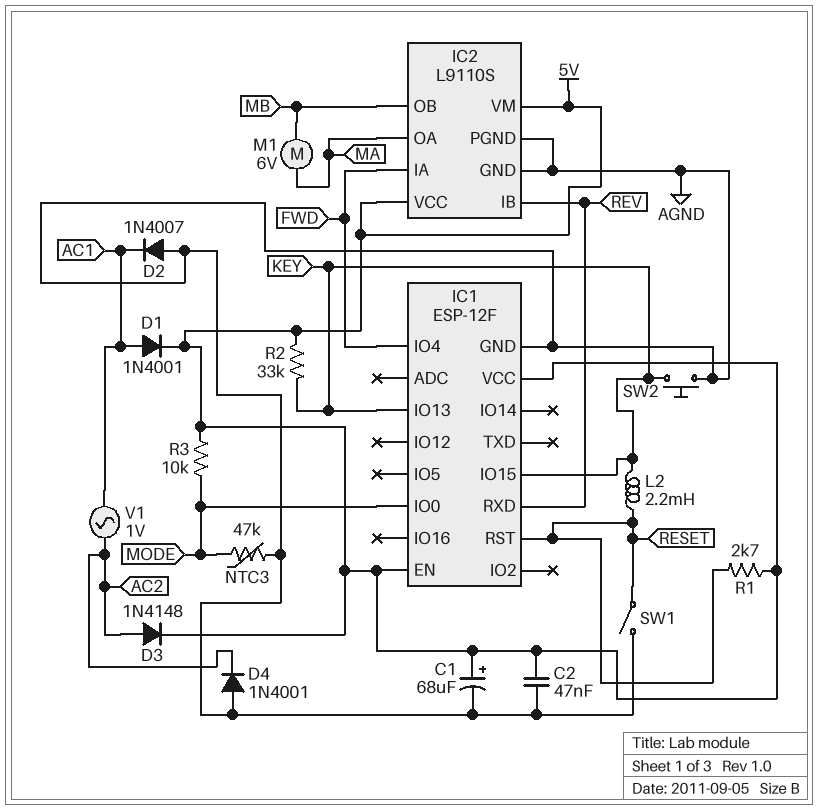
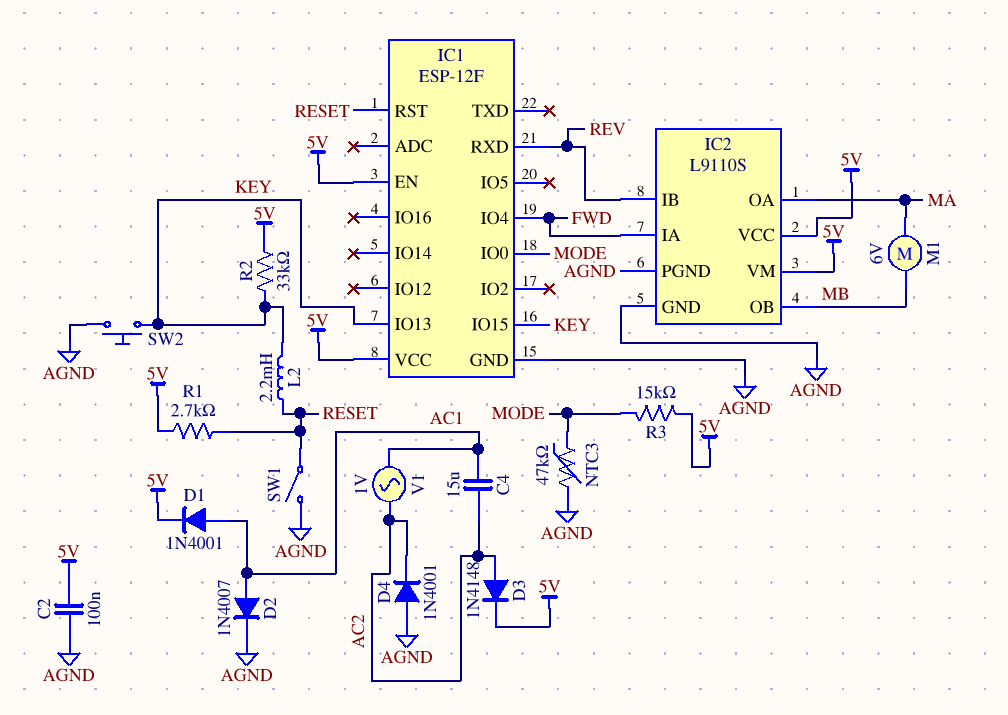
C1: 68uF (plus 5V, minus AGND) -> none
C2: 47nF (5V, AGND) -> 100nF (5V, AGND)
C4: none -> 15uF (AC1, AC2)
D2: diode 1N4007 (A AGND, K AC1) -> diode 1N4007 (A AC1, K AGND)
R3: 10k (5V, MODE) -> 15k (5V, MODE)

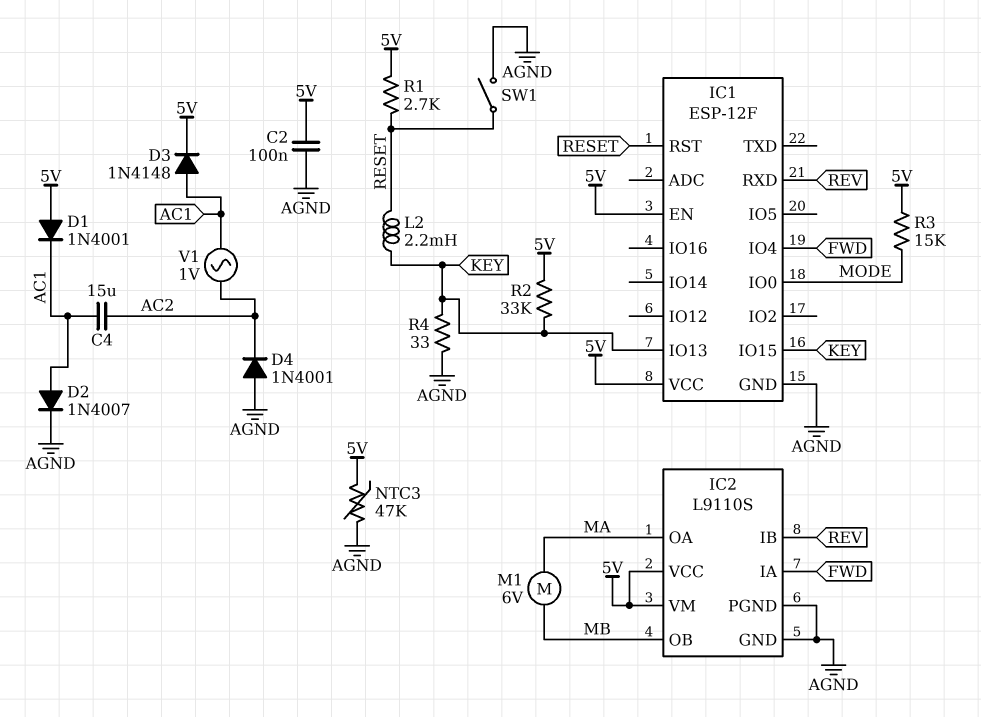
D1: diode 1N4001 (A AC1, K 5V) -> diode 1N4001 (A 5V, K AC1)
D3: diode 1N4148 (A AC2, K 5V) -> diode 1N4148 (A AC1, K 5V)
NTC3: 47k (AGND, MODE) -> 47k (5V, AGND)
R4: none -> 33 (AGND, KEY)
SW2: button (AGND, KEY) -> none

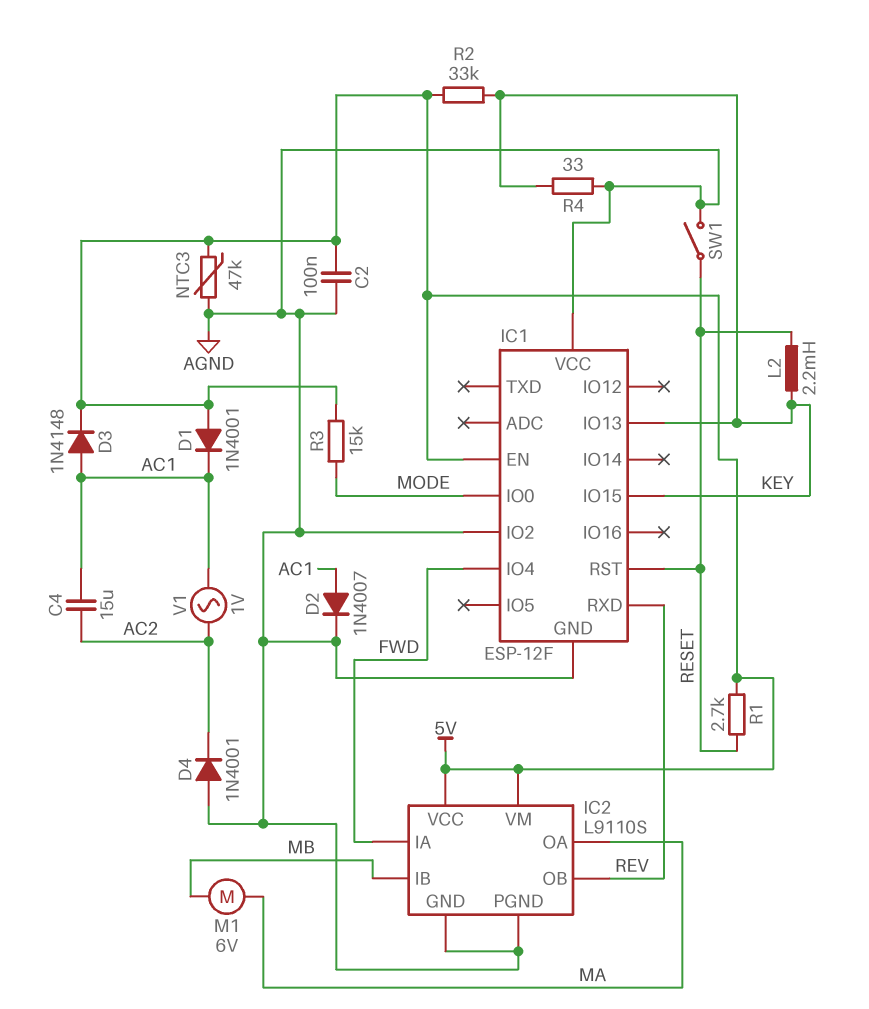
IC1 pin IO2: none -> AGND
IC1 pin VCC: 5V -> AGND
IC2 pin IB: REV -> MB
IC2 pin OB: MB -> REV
============
Required work ->
When you copy the data, keep every line exact and leave out each picture.

Solution for this problem ->
C1: 68uF (plus 5V, minus AGND) -> none
C2: 47nF (5V, AGND) -> 100nF (5V, AGND)
C4: none -> 15uF (AC1, AC2)
D2: diode 1N4007 (A AGND, K AC1) -> diode 1N4007 (A AC1, K AGND)
R3: 10k (5V, MODE) -> 15k (5V, MODE)

D1: diode 1N4001 (A AC1, K 5V) -> diode 1N4001 (A 5V, K AC1)
D3: diode 1N4148 (A AC2, K 5V) -> diode 1N4148 (A AC1, K 5V)
NTC3: 47k (AGND, MODE) -> 47k (5V, AGND)
R4: none -> 33 (AGND, KEY)
SW2: button (AGND, KEY) -> none

IC1 pin IO2: none -> AGND
IC1 pin VCC: 5V -> AGND
IC2 pin IB: REV -> MB
IC2 pin OB: MB -> REV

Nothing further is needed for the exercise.